* start *

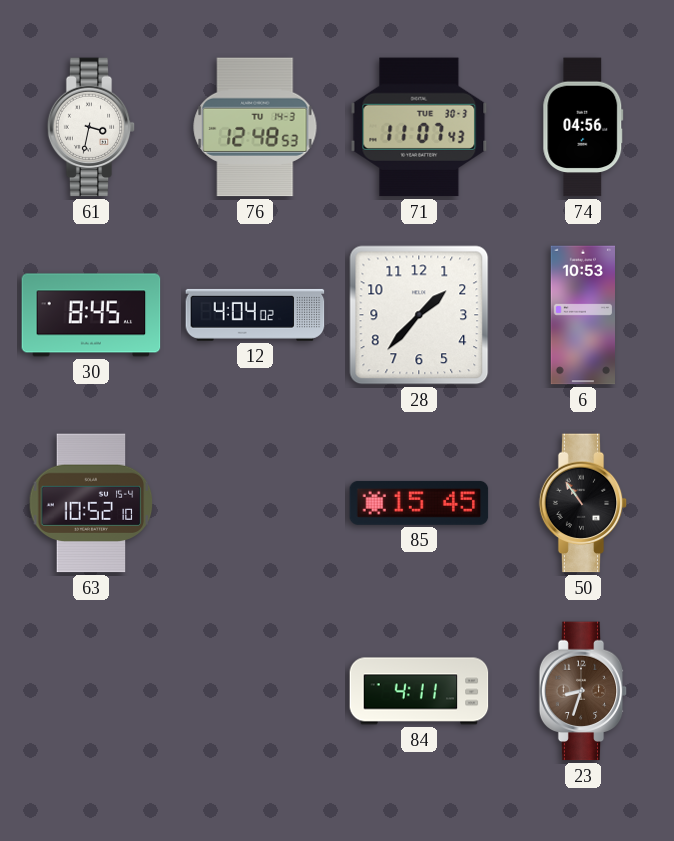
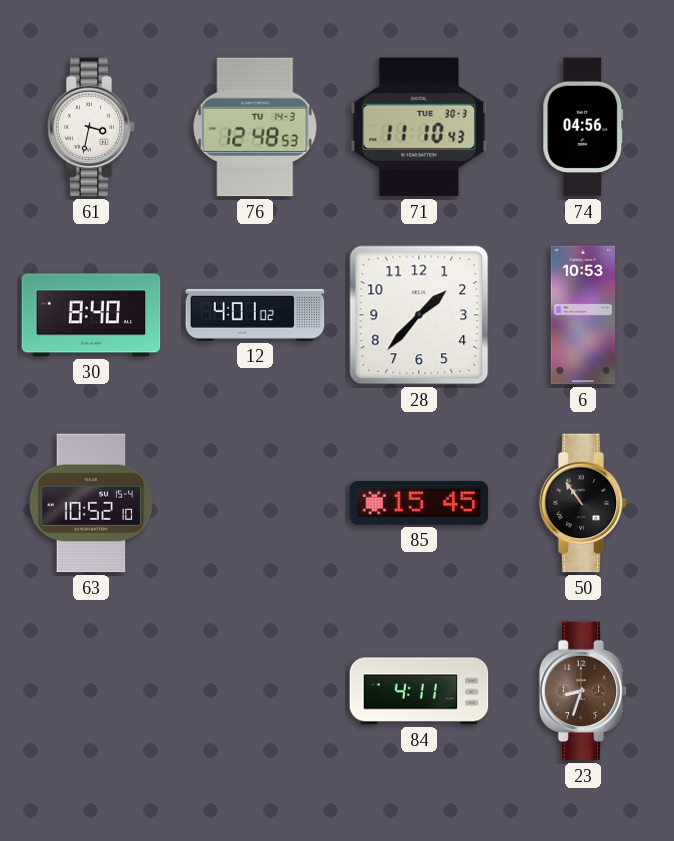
71: 11:07 -> 11:10
30: 8:45 -> 8:40
12: 4:04 -> 4:01
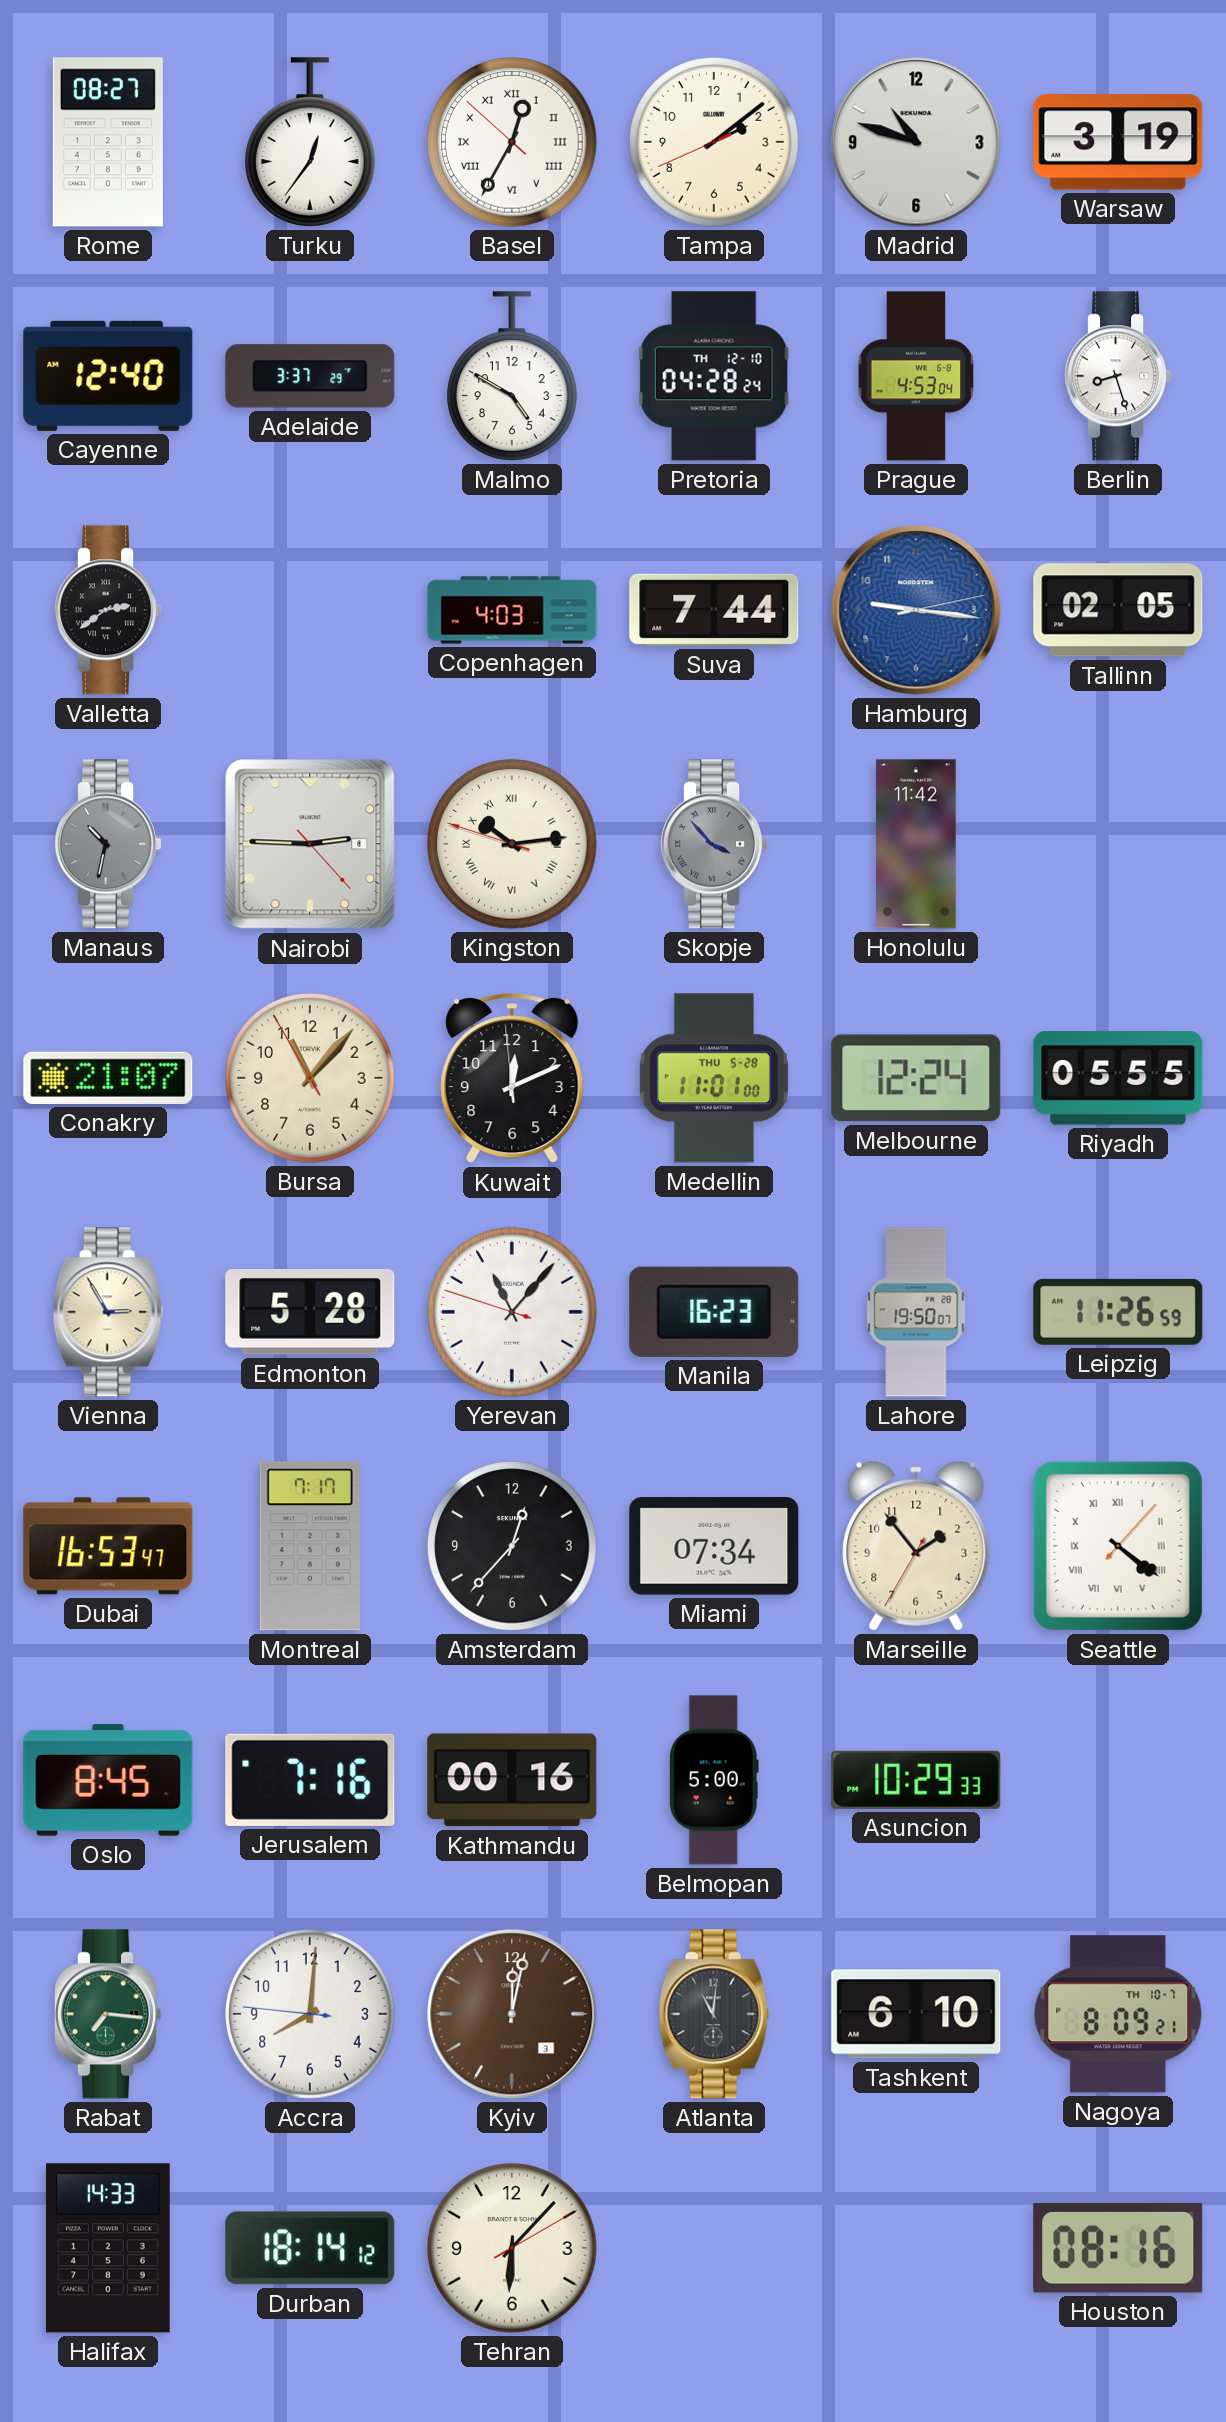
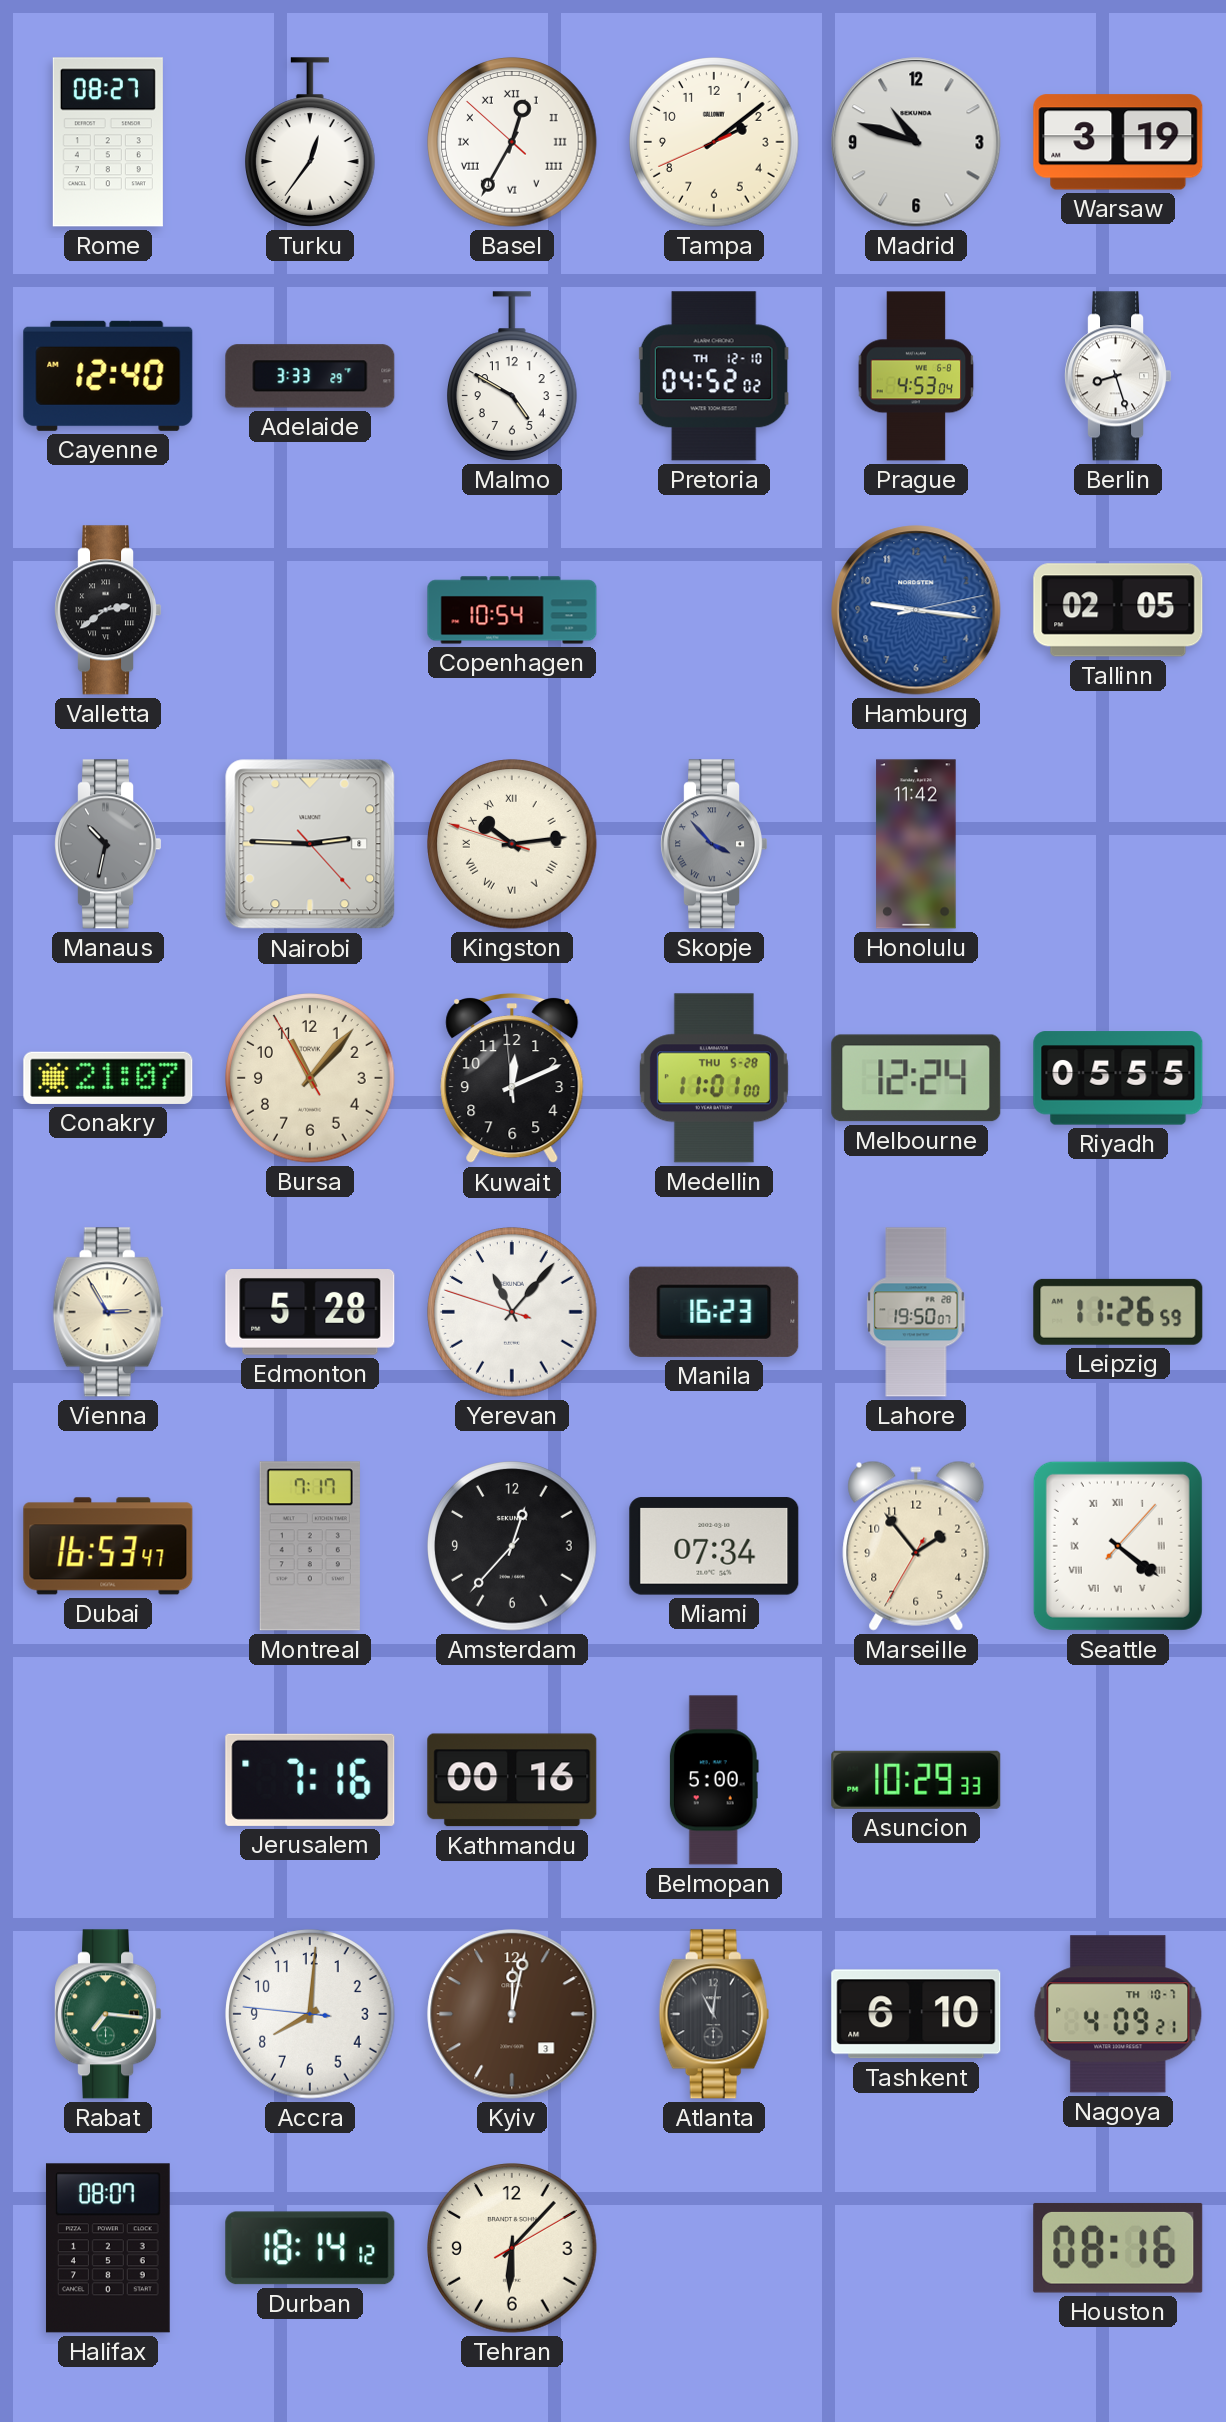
Adelaide: 3:37 -> 3:33
Pretoria: 04:28 -> 04:52
Copenhagen: 4:03 -> 10:54
Suva: 7:44 -> none
Oslo: 8:45 -> none
Nagoya: 8:09 -> 4:09
Halifax: 14:33 -> 08:07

* end *

• What you should do
Quote everything from the line containing "Adelaide: 3:37 -> 3:33" down to the last of the items, word for word.

• Answer to this problem
Adelaide: 3:37 -> 3:33
Pretoria: 04:28 -> 04:52
Copenhagen: 4:03 -> 10:54
Suva: 7:44 -> none
Oslo: 8:45 -> none
Nagoya: 8:09 -> 4:09
Halifax: 14:33 -> 08:07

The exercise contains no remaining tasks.